- [Goal of the exercise]
Look through the entries below for the line with "C10: none -> 68uF (GND, VE)" and the line with "R1: none -> 56k (GND, VOL)", then give again exactly those two lines and all lines between them, minus the pictures.

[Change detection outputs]
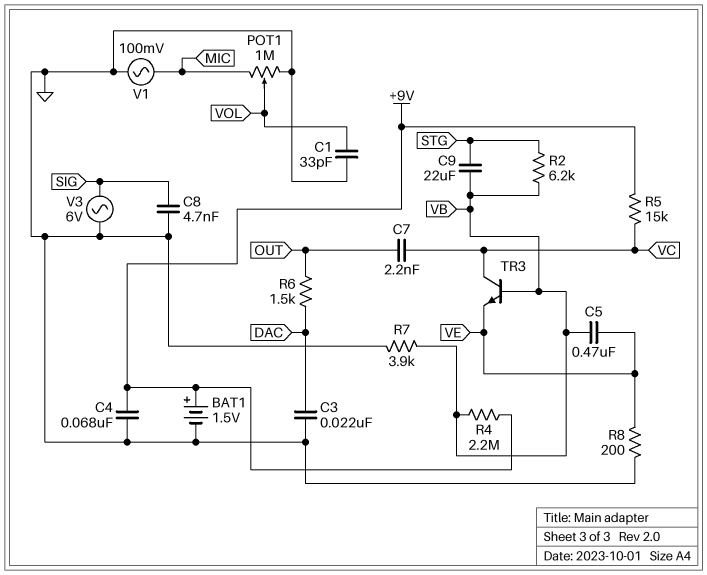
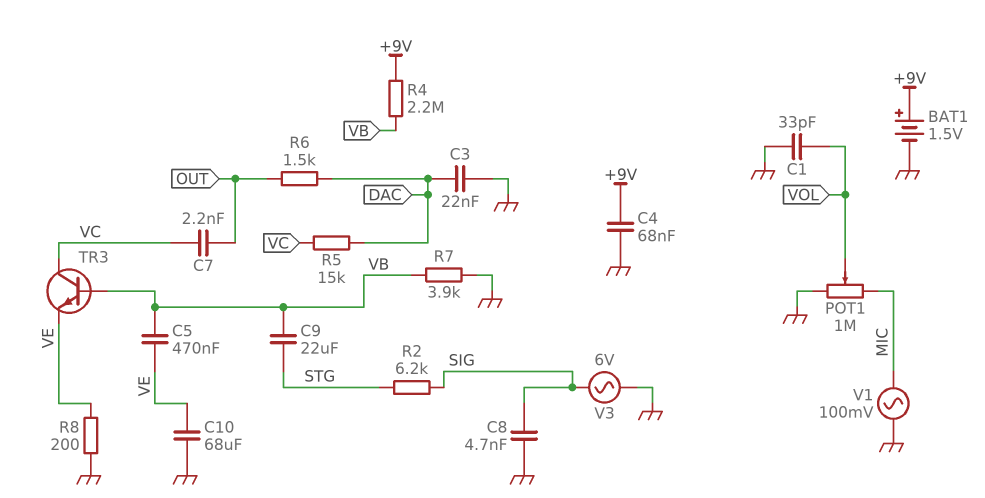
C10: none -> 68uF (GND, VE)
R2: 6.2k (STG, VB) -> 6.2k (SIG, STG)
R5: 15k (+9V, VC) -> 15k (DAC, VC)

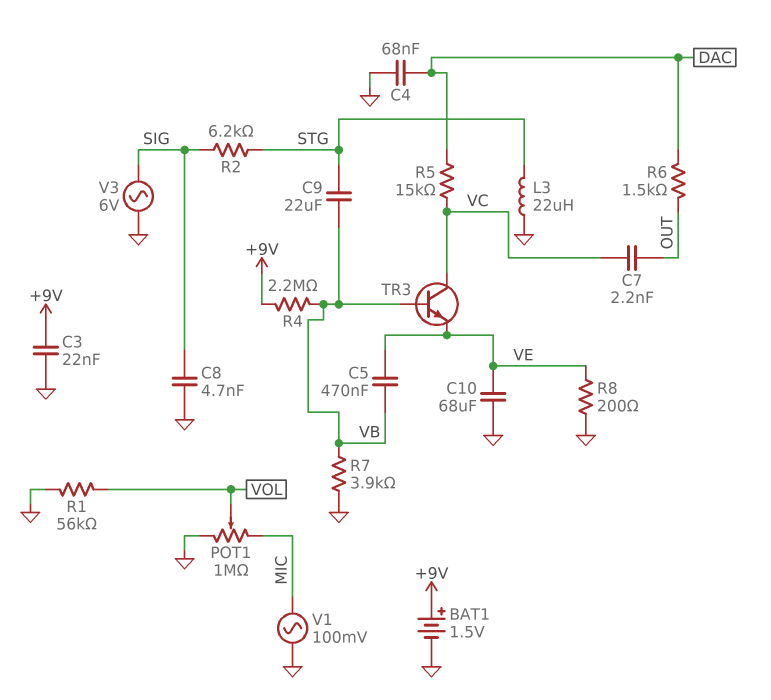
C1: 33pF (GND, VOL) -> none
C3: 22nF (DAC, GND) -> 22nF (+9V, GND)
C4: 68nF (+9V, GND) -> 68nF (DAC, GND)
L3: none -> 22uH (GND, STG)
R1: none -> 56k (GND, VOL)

...

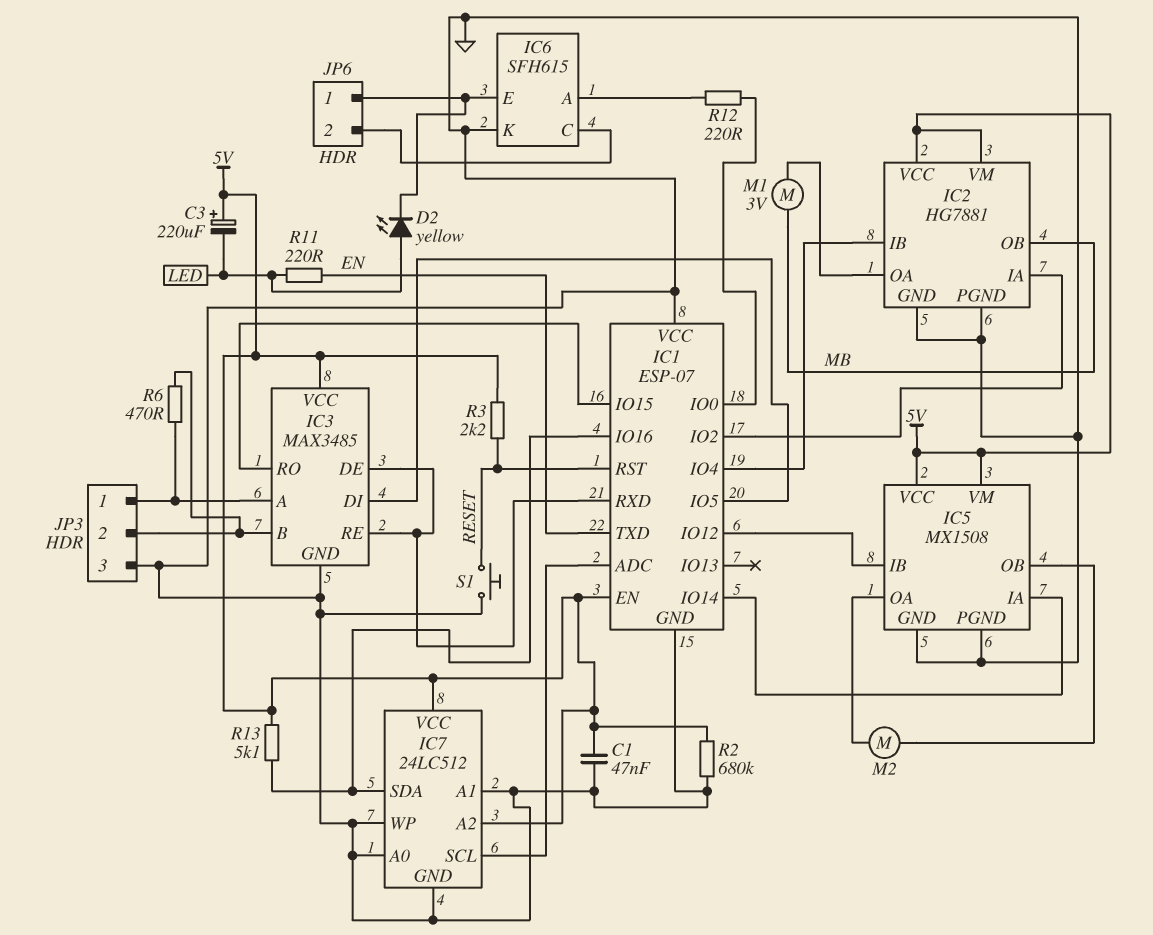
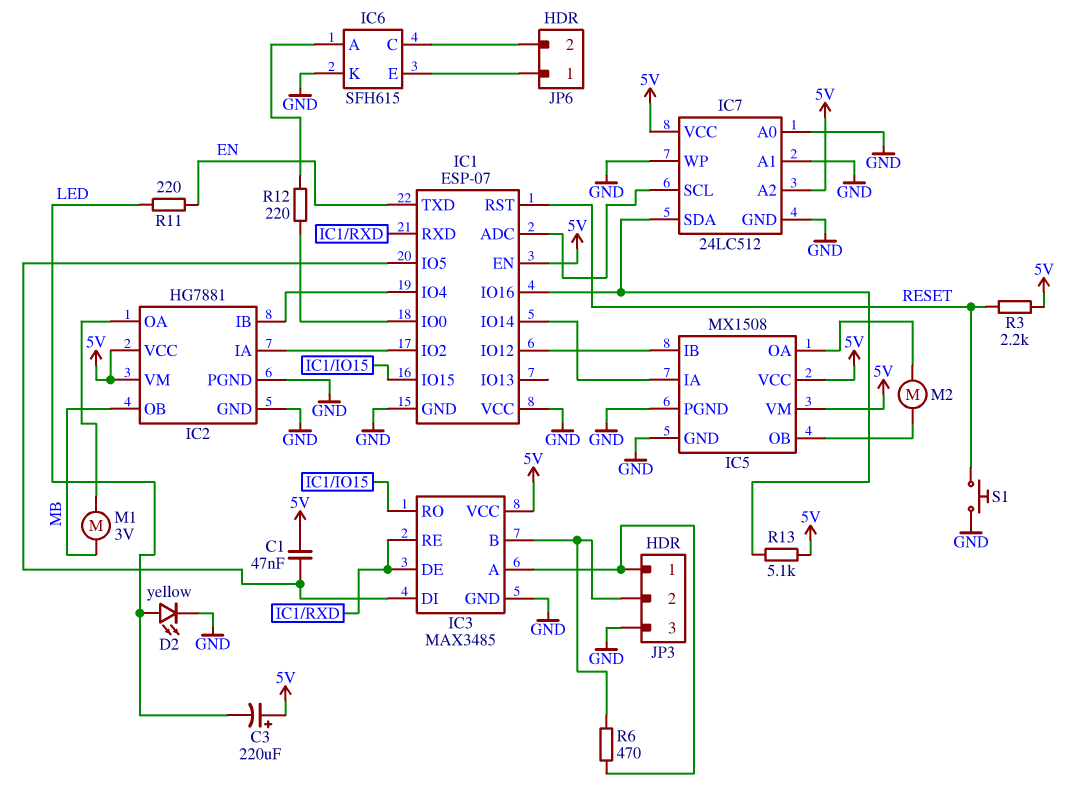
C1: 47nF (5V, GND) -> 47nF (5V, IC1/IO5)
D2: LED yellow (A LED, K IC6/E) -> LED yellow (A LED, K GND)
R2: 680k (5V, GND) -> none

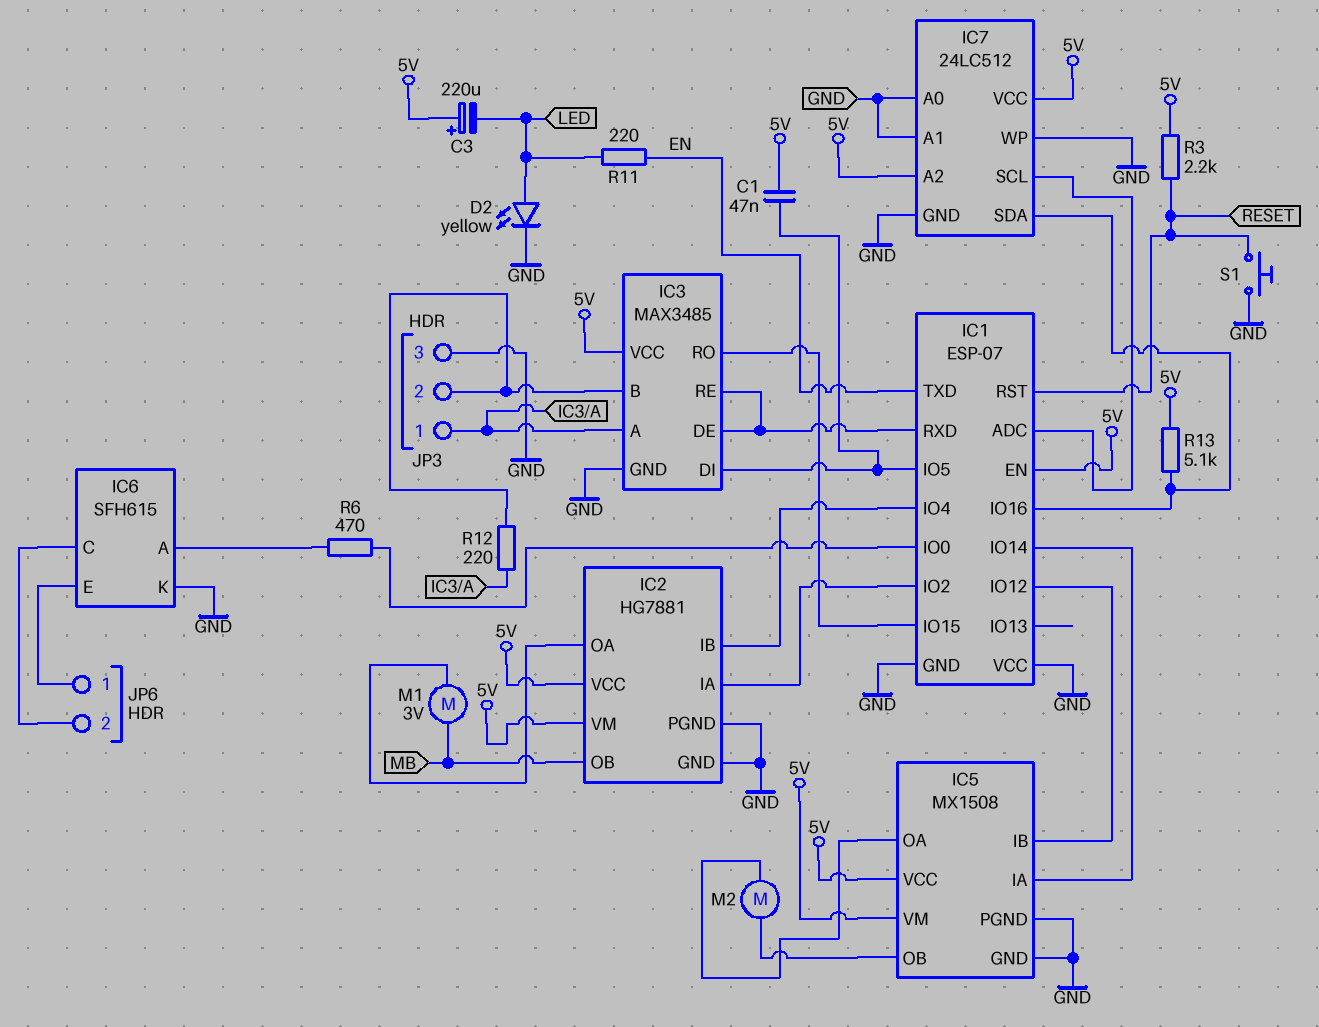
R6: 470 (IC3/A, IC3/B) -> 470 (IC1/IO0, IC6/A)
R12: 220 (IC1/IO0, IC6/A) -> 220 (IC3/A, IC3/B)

- [Solution for this exercise]
C10: none -> 68uF (GND, VE)
R2: 6.2k (STG, VB) -> 6.2k (SIG, STG)
R5: 15k (+9V, VC) -> 15k (DAC, VC)

C1: 33pF (GND, VOL) -> none
C3: 22nF (DAC, GND) -> 22nF (+9V, GND)
C4: 68nF (+9V, GND) -> 68nF (DAC, GND)
L3: none -> 22uH (GND, STG)
R1: none -> 56k (GND, VOL)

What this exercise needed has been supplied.